• **Exercise goal**:
Gather every line of the listing that contains the string "centreline", matching case exactly.

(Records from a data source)

────────────────────

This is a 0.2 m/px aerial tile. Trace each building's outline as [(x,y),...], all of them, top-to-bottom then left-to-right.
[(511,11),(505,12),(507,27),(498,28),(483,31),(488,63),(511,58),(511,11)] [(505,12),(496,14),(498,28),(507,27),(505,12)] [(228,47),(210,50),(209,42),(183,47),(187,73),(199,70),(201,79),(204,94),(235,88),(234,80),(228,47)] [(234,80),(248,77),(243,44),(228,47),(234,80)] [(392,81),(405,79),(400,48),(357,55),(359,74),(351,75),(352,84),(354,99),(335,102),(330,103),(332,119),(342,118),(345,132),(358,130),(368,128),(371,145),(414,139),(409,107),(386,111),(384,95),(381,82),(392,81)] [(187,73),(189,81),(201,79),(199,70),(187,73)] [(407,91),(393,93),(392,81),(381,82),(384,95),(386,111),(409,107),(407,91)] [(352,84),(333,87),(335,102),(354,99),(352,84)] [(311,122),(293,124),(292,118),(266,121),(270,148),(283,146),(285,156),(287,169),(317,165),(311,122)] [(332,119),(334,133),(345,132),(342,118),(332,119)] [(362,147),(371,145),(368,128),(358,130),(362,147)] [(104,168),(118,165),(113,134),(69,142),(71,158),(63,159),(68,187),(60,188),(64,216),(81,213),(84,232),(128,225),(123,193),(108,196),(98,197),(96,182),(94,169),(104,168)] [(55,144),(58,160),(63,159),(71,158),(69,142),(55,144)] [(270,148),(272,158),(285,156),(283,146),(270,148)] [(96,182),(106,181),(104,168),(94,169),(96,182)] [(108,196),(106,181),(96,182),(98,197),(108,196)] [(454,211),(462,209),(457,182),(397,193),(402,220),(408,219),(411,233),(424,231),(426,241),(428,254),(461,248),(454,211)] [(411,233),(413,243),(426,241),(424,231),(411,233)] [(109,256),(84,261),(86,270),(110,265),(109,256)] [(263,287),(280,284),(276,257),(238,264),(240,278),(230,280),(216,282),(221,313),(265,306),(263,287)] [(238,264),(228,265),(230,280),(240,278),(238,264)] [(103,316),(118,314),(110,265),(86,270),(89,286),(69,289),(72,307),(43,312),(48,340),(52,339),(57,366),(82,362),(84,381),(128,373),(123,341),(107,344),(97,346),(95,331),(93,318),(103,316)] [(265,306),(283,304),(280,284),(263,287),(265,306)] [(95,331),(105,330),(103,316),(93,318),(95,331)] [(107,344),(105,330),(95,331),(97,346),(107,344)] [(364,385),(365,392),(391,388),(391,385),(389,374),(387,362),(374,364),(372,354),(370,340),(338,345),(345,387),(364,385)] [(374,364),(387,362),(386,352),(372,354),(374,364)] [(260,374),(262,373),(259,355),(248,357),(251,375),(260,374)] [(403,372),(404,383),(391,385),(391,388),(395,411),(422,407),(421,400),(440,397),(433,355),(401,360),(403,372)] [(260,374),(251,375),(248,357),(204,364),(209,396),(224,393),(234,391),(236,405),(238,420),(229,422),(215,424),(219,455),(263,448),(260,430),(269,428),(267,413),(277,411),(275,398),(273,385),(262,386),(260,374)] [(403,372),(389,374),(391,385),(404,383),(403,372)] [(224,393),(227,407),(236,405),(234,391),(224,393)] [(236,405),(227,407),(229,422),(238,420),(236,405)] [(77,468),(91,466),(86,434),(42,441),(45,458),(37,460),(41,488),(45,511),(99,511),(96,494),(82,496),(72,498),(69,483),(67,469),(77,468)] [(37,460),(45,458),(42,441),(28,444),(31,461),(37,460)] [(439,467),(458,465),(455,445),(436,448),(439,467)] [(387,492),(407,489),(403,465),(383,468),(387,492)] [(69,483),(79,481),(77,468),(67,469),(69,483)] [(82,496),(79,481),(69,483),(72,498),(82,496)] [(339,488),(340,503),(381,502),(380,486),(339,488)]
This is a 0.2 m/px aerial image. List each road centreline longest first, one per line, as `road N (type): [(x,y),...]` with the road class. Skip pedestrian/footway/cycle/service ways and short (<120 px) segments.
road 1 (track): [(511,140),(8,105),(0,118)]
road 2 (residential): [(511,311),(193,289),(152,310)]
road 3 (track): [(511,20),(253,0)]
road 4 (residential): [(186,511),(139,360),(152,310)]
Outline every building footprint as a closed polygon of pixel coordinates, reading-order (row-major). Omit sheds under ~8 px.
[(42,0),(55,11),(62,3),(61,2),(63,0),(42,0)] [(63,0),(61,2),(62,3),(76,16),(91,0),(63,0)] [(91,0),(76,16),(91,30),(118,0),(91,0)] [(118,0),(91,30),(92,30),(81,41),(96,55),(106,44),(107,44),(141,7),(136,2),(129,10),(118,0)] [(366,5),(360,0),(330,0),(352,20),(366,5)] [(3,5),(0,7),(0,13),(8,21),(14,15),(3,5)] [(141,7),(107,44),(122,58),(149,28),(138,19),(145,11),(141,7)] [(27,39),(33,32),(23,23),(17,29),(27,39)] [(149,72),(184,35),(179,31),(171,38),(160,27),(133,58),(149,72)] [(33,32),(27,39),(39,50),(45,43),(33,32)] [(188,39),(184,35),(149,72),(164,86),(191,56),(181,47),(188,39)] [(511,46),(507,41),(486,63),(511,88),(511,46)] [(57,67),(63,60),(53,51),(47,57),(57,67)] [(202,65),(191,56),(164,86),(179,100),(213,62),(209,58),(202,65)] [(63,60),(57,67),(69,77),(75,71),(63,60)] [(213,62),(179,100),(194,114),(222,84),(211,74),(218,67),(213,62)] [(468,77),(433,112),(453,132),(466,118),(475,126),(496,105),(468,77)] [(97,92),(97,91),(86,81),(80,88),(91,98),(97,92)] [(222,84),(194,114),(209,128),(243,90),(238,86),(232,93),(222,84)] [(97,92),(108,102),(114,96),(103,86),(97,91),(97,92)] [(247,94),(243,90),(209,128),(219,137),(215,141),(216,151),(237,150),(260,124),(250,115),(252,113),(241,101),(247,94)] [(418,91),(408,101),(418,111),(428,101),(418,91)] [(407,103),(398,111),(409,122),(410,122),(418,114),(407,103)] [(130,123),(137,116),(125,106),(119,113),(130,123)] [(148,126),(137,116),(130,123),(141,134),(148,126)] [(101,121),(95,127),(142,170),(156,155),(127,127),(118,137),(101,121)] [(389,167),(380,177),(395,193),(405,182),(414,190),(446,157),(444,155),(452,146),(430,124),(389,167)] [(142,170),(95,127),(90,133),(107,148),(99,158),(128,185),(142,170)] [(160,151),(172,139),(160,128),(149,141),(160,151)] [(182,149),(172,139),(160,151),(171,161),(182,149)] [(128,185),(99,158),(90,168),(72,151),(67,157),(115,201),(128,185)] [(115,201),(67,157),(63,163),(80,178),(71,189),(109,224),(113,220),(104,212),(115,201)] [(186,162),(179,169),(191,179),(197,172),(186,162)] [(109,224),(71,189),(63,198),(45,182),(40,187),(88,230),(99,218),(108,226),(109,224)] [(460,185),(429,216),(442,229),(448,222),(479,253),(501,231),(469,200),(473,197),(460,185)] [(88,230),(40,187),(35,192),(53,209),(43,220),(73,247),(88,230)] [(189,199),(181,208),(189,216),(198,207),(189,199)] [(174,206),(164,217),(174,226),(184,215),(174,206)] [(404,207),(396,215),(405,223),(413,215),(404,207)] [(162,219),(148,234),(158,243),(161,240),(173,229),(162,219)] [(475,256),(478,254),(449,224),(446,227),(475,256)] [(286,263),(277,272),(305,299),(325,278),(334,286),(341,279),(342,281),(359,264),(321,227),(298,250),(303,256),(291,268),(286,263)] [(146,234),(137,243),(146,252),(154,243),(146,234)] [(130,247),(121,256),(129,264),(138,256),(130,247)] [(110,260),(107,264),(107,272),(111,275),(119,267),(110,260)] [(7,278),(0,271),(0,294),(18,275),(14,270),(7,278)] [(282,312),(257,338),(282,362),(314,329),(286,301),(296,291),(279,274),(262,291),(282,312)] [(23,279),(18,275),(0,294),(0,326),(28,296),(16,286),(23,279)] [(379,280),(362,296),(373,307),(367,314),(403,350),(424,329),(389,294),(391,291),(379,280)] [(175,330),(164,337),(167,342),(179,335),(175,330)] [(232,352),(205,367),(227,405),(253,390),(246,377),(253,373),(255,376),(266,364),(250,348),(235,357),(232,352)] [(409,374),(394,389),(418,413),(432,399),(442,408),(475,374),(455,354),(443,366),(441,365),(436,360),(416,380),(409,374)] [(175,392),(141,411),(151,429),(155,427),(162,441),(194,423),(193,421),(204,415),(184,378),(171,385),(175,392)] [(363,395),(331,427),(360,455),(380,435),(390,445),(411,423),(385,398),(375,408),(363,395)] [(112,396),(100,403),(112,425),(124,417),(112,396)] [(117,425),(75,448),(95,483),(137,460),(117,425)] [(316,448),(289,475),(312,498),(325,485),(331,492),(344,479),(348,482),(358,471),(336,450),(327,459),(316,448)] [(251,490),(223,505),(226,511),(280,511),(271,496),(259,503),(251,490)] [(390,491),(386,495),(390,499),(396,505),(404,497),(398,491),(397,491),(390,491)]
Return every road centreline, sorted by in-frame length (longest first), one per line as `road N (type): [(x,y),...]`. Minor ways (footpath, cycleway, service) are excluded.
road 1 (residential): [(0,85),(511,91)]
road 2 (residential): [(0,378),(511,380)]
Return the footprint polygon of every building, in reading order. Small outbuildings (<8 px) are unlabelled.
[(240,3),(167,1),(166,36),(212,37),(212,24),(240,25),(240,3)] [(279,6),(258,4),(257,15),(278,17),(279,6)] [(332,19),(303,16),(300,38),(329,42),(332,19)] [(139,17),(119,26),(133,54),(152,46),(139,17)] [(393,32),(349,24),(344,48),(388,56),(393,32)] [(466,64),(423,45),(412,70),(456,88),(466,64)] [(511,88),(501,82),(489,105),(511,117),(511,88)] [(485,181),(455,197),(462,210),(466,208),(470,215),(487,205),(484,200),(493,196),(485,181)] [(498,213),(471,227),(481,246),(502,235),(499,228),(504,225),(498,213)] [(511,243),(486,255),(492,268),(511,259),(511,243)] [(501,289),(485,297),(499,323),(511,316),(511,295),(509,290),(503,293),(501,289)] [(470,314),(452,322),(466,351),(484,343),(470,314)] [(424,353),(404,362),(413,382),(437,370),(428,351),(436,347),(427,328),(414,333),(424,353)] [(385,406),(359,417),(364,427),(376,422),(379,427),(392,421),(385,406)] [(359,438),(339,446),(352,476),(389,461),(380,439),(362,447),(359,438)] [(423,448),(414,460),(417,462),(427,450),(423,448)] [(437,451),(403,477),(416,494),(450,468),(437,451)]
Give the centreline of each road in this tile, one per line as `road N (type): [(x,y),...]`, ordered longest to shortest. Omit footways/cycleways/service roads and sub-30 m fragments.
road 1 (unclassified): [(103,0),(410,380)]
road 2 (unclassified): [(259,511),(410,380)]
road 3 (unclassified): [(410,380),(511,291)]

────────────────────

• **Reply**:
This is a 0.2 m/px aerial image. List each road centreline longest first, one per line, as `road N (type): [(x,y),...]` with the road class. Skip pedestrian/footway/cycle/service ways and short (<120 px) segments.
Return every road centreline, sorted by in-frame length (longest first), one per line as `road N (type): [(x,y),...]`. Minor ways (footpath, cycleway, service) are excluded.
Give the centreline of each road in this tile, one per line as `road N (type): [(x,y),...]`, ordered longest to shortest. Omit footways/cycleways/service roads and sub-30 m fragments.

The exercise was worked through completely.